▶ **RECORD EXCERPTS**:
****************************************

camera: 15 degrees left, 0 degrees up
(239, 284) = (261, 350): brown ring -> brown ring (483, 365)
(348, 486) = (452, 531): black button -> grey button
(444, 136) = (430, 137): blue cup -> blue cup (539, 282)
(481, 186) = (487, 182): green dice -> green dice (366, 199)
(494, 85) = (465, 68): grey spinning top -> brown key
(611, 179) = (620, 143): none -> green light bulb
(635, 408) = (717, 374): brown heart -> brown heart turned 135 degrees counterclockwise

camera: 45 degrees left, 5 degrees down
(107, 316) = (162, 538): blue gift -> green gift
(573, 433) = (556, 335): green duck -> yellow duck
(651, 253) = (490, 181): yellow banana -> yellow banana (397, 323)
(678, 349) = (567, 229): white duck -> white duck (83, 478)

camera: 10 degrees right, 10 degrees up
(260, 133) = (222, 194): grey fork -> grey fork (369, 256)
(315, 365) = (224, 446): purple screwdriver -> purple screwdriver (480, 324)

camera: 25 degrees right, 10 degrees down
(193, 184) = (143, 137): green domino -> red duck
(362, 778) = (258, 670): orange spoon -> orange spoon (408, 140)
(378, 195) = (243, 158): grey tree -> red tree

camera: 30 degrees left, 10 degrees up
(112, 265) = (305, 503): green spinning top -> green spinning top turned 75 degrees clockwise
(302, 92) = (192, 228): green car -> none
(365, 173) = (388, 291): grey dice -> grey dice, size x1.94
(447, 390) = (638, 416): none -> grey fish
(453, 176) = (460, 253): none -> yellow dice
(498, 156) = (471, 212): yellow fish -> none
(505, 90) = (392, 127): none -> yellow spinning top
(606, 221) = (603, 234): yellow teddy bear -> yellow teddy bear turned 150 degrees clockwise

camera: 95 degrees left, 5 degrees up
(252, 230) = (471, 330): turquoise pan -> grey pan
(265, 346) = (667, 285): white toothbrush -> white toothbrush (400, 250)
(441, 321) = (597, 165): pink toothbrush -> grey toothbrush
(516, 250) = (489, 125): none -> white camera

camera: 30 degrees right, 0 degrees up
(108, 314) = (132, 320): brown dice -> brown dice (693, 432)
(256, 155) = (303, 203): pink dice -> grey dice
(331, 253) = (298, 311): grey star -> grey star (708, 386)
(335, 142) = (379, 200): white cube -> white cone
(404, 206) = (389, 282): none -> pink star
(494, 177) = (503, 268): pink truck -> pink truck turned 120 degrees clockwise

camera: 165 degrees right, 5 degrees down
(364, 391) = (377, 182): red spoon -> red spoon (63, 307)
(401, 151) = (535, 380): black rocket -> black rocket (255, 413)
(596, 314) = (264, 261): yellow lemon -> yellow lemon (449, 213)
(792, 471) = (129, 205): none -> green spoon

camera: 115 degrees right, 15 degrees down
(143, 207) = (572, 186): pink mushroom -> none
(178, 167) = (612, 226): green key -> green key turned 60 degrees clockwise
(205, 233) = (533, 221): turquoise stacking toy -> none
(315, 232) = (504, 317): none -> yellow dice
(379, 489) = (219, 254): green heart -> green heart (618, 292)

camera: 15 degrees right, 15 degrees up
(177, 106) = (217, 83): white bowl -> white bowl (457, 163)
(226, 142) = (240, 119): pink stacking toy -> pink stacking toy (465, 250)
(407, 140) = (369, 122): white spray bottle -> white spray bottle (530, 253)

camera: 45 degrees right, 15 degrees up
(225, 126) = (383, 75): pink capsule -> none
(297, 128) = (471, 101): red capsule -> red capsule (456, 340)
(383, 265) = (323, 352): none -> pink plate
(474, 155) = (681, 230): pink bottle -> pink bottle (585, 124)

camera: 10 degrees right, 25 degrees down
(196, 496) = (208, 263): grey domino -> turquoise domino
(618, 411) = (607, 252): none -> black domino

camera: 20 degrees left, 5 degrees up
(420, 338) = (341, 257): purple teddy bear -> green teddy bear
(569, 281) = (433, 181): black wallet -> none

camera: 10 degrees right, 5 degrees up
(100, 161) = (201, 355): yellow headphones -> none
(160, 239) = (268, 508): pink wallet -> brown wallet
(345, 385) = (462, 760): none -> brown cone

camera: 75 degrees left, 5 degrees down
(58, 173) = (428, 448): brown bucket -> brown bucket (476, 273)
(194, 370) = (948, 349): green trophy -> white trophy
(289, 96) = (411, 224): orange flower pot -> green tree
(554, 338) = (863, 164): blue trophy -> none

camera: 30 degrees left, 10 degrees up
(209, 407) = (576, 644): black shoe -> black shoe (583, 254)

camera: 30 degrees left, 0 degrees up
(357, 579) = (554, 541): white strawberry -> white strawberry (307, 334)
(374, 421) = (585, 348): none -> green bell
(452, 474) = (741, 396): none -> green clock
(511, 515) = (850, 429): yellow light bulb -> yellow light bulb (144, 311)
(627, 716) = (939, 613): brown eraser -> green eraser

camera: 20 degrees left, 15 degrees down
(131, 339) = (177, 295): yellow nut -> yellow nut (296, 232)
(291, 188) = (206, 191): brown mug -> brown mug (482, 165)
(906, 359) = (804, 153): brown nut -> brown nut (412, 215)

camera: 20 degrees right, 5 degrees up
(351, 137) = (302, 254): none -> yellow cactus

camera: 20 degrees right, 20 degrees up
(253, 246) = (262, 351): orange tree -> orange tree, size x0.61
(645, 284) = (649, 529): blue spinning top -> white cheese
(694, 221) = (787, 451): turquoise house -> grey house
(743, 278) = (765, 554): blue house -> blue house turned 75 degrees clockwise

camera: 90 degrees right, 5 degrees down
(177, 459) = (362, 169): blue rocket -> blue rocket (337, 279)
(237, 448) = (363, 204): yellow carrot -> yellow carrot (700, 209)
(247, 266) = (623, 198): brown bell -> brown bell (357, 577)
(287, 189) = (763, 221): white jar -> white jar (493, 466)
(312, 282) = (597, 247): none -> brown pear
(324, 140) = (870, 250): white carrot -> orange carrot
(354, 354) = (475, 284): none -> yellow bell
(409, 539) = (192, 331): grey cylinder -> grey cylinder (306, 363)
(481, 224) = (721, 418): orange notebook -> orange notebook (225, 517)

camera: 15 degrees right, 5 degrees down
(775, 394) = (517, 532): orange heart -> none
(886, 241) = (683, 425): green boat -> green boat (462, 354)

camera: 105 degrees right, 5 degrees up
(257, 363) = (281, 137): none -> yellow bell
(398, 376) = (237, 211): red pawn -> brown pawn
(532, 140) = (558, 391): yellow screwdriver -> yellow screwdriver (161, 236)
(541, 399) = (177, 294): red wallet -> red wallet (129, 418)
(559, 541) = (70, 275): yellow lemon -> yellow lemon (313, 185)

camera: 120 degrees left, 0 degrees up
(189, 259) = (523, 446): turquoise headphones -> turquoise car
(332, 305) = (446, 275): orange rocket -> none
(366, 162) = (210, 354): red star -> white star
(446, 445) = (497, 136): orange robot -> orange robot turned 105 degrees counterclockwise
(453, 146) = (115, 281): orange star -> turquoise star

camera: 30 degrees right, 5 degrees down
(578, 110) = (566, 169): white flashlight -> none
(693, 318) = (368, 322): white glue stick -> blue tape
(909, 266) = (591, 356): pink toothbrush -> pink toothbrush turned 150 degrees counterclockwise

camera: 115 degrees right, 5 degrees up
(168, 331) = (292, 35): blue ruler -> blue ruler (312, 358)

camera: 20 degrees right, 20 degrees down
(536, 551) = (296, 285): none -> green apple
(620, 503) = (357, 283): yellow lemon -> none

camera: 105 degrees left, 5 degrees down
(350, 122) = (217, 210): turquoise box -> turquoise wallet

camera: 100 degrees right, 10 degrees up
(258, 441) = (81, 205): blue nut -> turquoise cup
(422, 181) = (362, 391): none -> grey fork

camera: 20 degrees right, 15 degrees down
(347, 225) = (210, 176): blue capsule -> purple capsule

****************************************

▶ **ACTION ITEM**:
Your answer must be a single number: the count of lines above that hold the word "toothbrush".

▶ **EXERCISE RESULT**:
3